(Source data):
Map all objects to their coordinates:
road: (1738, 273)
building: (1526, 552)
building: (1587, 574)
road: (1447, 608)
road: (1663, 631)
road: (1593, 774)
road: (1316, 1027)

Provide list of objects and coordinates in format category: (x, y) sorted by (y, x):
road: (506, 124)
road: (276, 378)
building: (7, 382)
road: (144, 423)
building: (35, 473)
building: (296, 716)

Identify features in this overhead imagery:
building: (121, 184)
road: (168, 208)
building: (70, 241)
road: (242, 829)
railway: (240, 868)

(Exercise brief):
After locating the line that holds "Provide list of", print it and each line after it through the end of the data, exactly as it stands.

(Task answer):
Provide list of objects and coordinates in format category: (x, y) sorted by (y, x):
road: (506, 124)
road: (276, 378)
building: (7, 382)
road: (144, 423)
building: (35, 473)
building: (296, 716)

Identify features in this overhead imagery:
building: (121, 184)
road: (168, 208)
building: (70, 241)
road: (242, 829)
railway: (240, 868)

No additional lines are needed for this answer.